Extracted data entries
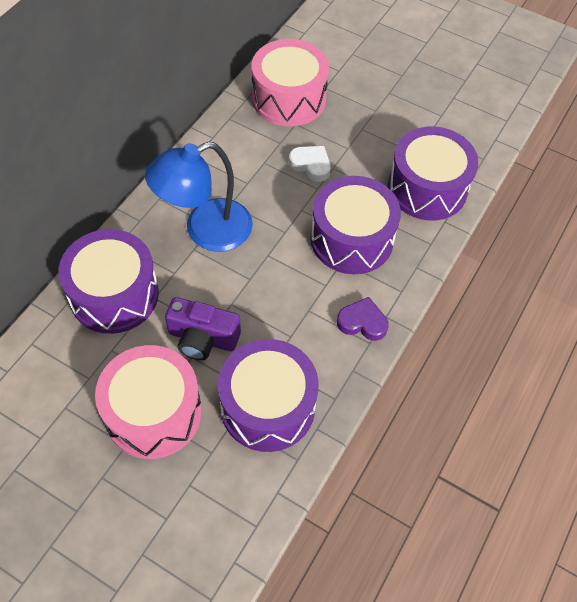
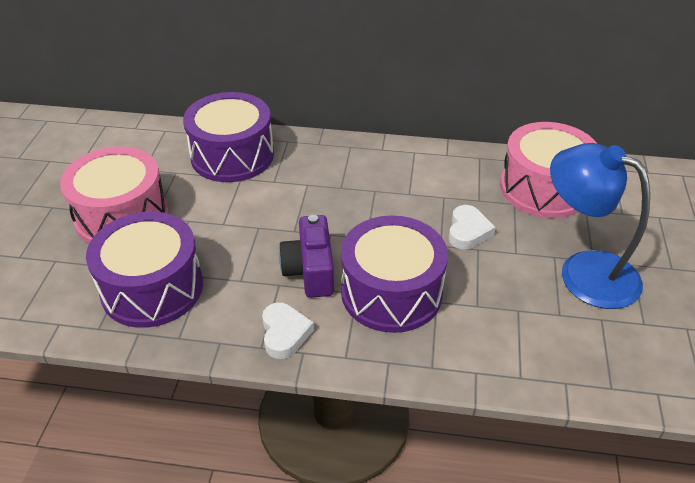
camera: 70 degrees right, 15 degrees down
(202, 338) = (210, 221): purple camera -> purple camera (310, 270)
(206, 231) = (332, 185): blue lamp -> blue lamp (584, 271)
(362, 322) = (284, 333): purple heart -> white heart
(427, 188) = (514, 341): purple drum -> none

What the task asks ▸
Go through the entries above and pull out each line with "purple" in it.

Answer to the problem ▸
(202, 338) = (210, 221): purple camera -> purple camera (310, 270)
(362, 322) = (284, 333): purple heart -> white heart
(427, 188) = (514, 341): purple drum -> none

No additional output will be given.